### What the task asks
Please transcribe exactly, and only, the lines of the data below between the line holding "M2: motor 12V (N16, N30) -> none" and the line holding "D6: LED orange", inclusive.

### Data shown
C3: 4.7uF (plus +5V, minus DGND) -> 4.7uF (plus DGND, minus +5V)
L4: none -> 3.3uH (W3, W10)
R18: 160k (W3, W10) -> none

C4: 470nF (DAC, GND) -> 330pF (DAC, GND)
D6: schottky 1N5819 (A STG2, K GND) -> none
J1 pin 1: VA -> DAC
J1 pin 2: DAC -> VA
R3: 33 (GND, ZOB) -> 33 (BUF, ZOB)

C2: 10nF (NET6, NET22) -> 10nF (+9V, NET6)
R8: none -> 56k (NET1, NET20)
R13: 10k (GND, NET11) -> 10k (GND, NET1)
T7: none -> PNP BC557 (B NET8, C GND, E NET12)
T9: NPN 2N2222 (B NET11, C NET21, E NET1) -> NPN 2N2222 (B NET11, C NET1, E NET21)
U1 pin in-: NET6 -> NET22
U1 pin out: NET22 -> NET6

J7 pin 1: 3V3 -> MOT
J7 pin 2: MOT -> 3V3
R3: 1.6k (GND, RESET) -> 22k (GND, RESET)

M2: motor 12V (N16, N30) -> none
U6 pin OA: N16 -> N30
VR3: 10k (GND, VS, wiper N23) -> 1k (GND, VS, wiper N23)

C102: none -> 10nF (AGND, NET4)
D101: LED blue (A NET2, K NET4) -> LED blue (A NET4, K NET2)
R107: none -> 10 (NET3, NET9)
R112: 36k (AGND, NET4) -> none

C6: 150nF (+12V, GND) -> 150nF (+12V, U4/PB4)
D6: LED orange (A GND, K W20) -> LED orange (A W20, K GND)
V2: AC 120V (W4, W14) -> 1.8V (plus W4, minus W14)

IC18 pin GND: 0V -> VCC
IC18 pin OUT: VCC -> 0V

### Answer section
M2: motor 12V (N16, N30) -> none
U6 pin OA: N16 -> N30
VR3: 10k (GND, VS, wiper N23) -> 1k (GND, VS, wiper N23)

C102: none -> 10nF (AGND, NET4)
D101: LED blue (A NET2, K NET4) -> LED blue (A NET4, K NET2)
R107: none -> 10 (NET3, NET9)
R112: 36k (AGND, NET4) -> none

C6: 150nF (+12V, GND) -> 150nF (+12V, U4/PB4)
D6: LED orange (A GND, K W20) -> LED orange (A W20, K GND)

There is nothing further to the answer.